Provide only the number of lines below in which the string "none" occurs.

Excerpted records: Begin

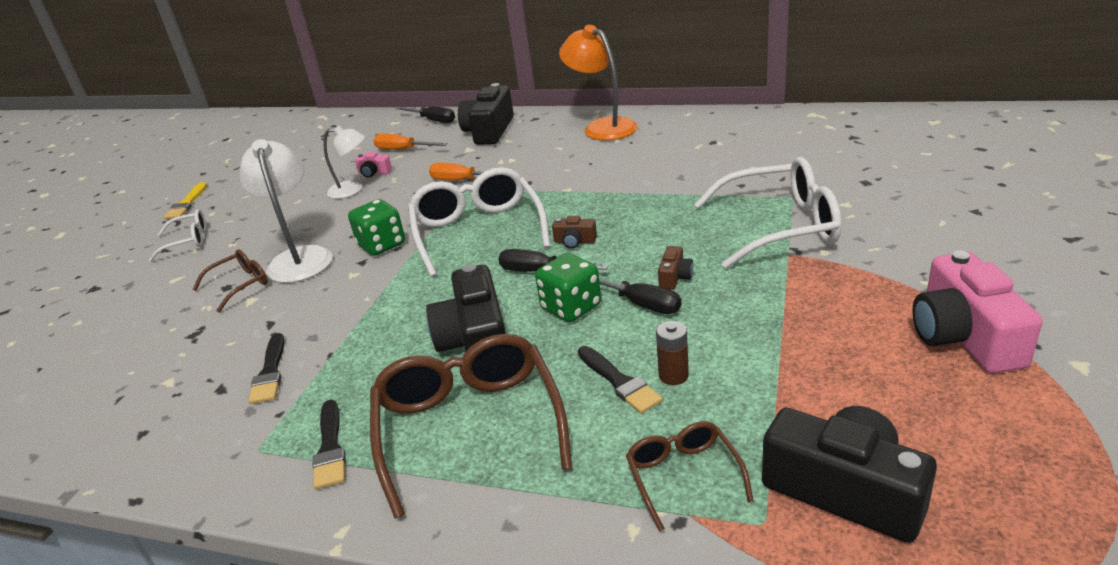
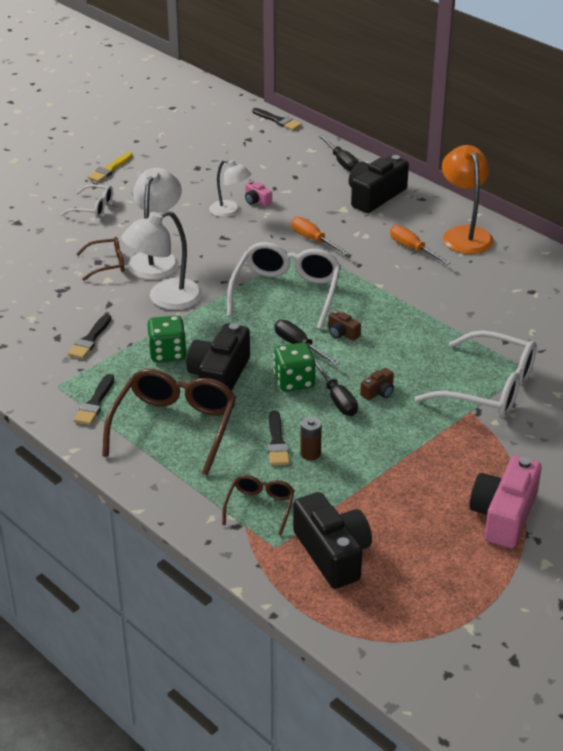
camera: 25 degrees right, 5 degrees up
(340, 290) = (165, 299): none -> white lamp
(343, 114) = (278, 120): none -> black brush
(382, 245) = (215, 274): green dice -> green dice (167, 353)
(403, 150) = (295, 186): orange screwdriver -> orange screwdriver (412, 249)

Excerpted records: End

## Result
2